[[ INPUT, beginning ]]

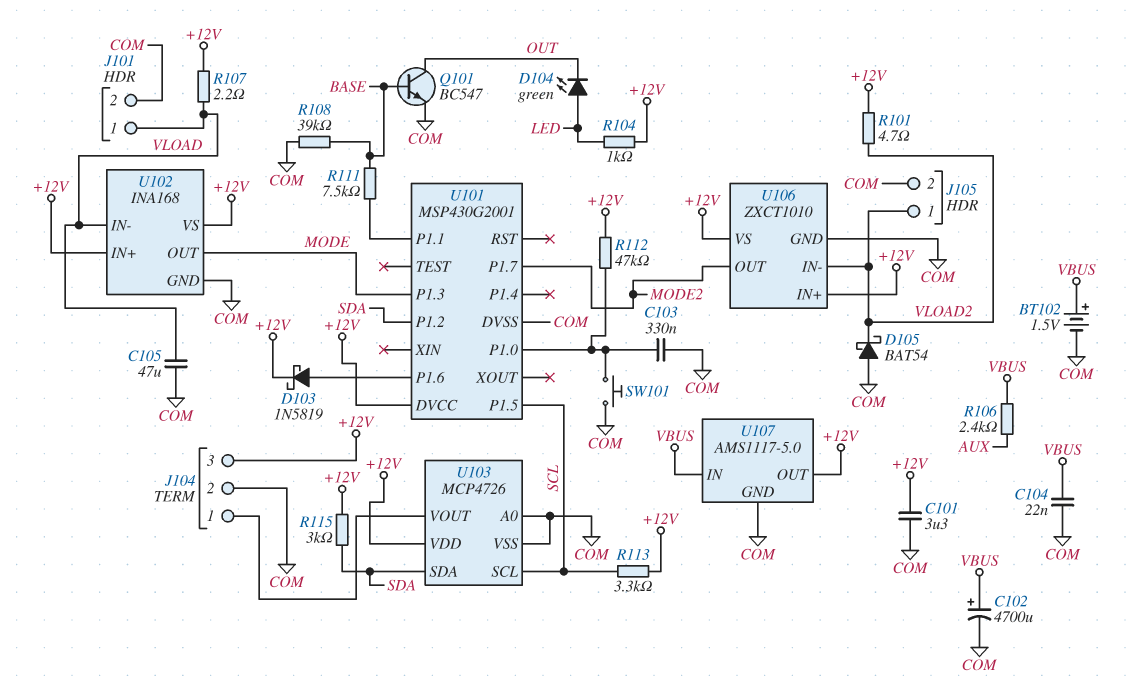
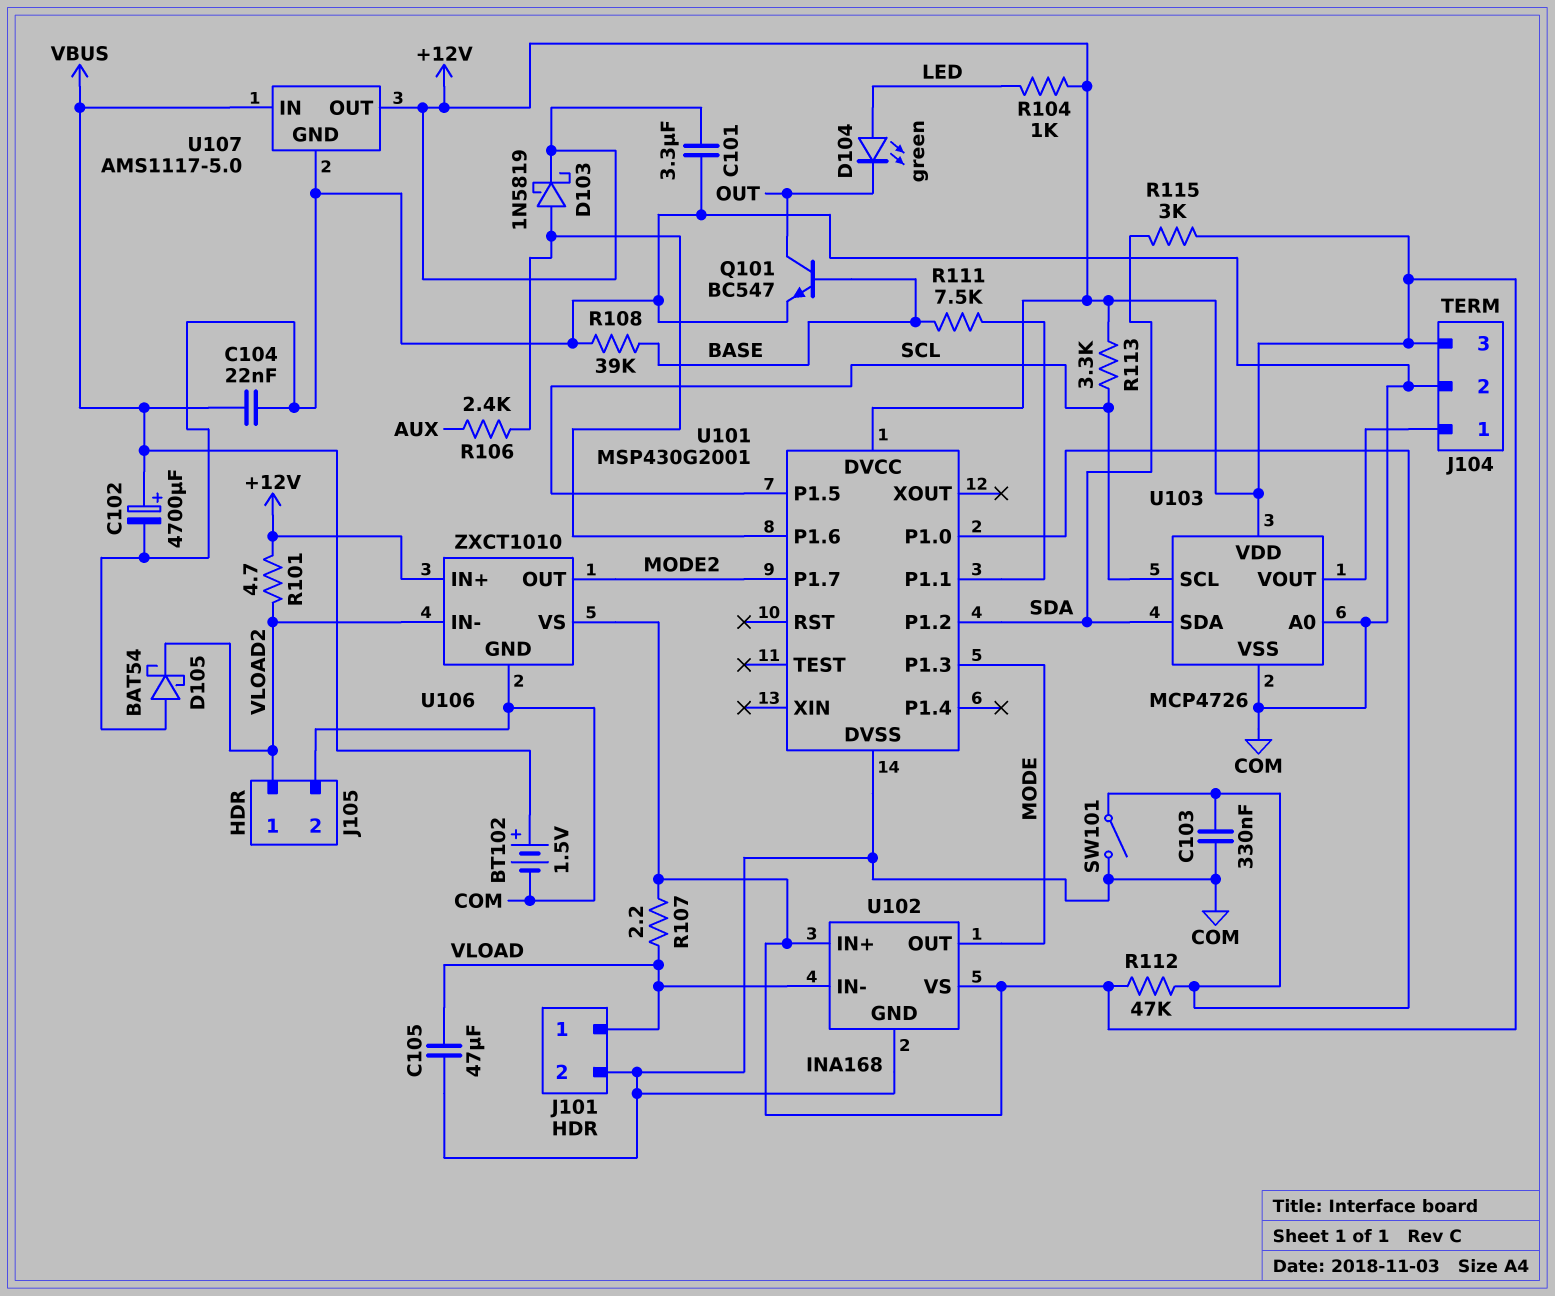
R106: 2.4k (AUX, VBUS) -> 2.4k (AUX, U101/P1.6)
SW101: button (COM, U101/P1.0) -> switch (COM, U101/P1.0)

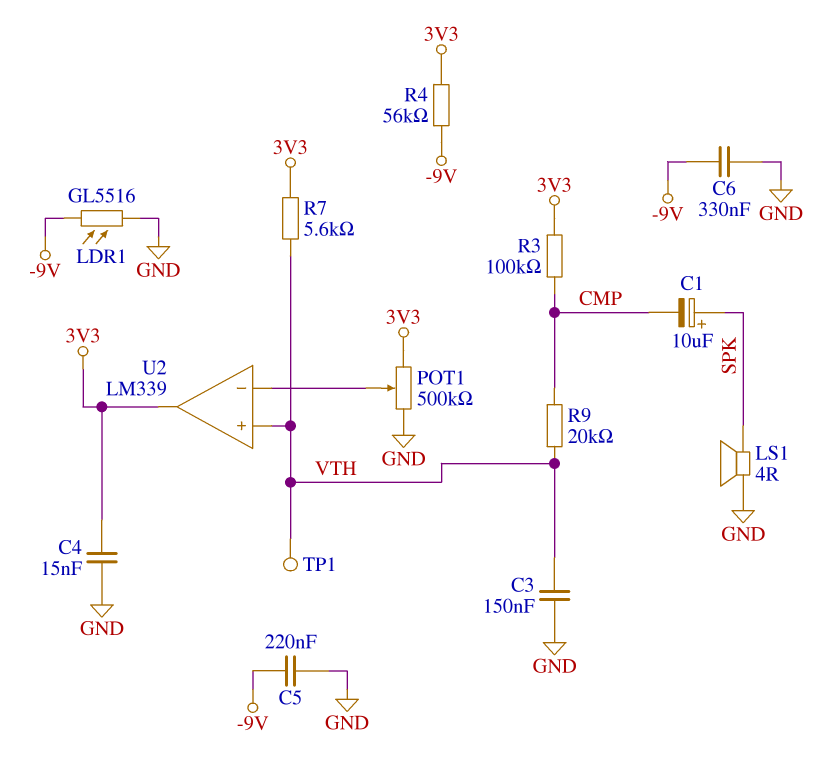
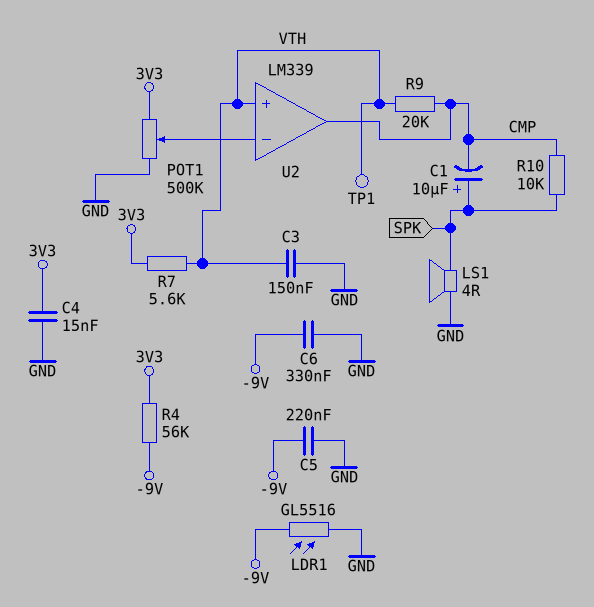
R3: 100k (3V3, CMP) -> none
R10: none -> 10k (CMP, SPK)
U2 pin out: 3V3 -> CMP

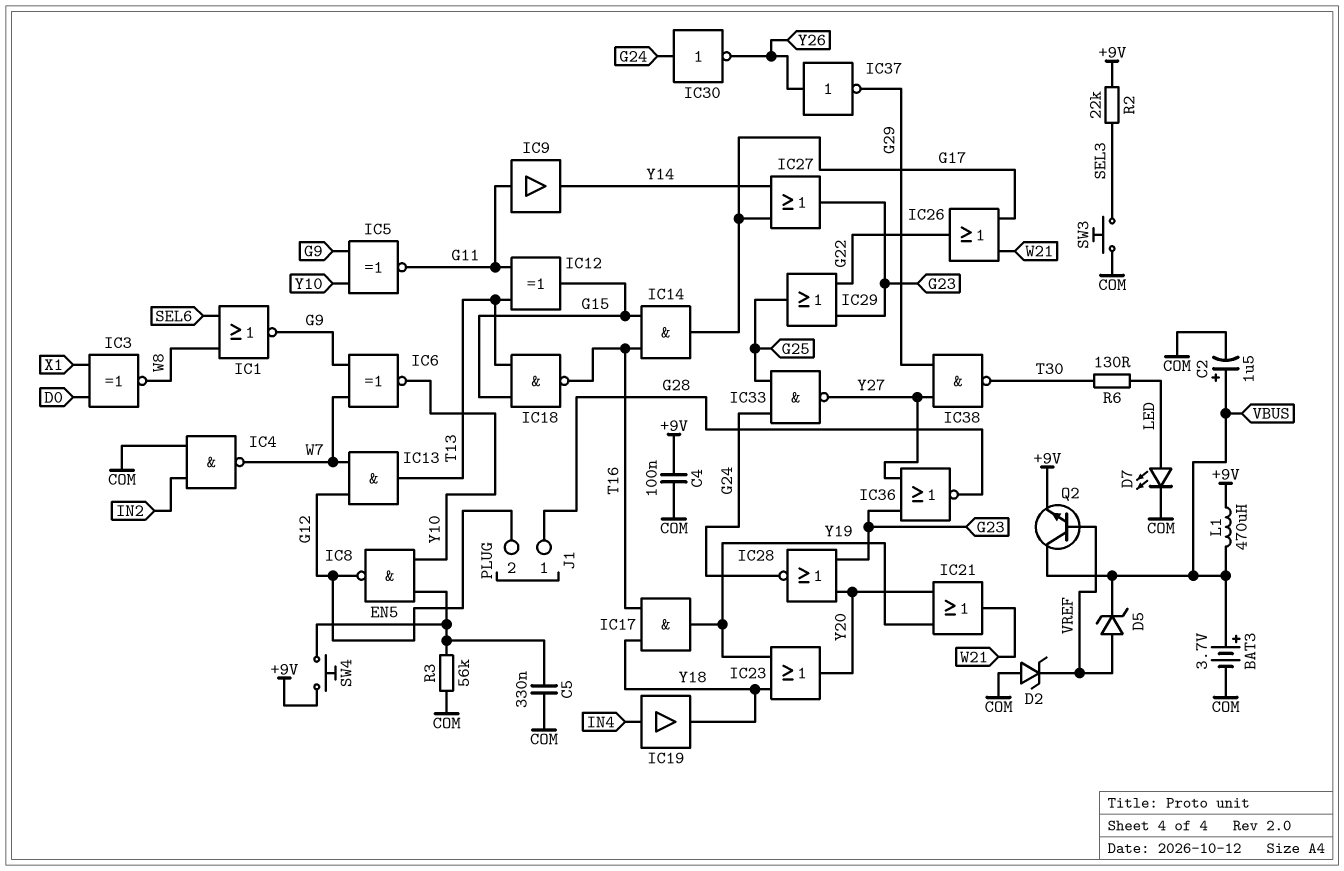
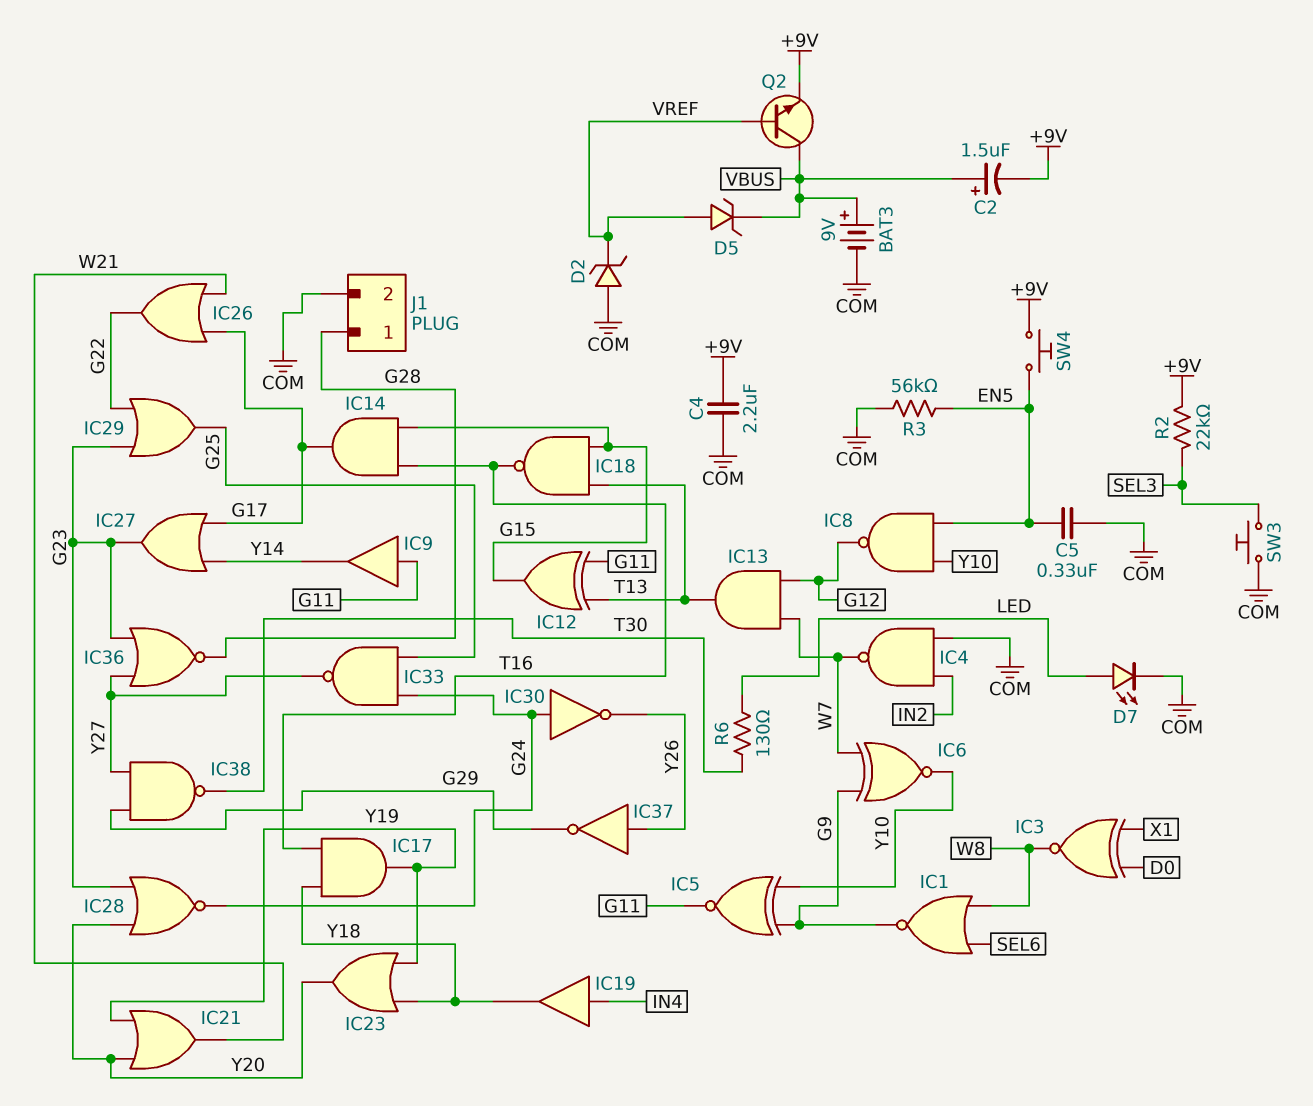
BAT3: 3.7V (plus VBUS, minus COM) -> 9V (plus VBUS, minus COM)
C2: 1.5uF (plus VBUS, minus COM) -> 1.5uF (plus VBUS, minus +9V)
C4: 100nF (+9V, COM) -> 2.2uF (+9V, COM)
J1 pin 2: G12 -> COM
L1: 470uH (+9V, VBUS) -> none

[[ INPUT, end ]]

◆ **HOW TO COMPLETE THIS TASK**: Look through the entries above and list every line containing "minus".

◆ **ANSWER TO THIS EXERCISE**:
BAT3: 3.7V (plus VBUS, minus COM) -> 9V (plus VBUS, minus COM)
C2: 1.5uF (plus VBUS, minus COM) -> 1.5uF (plus VBUS, minus +9V)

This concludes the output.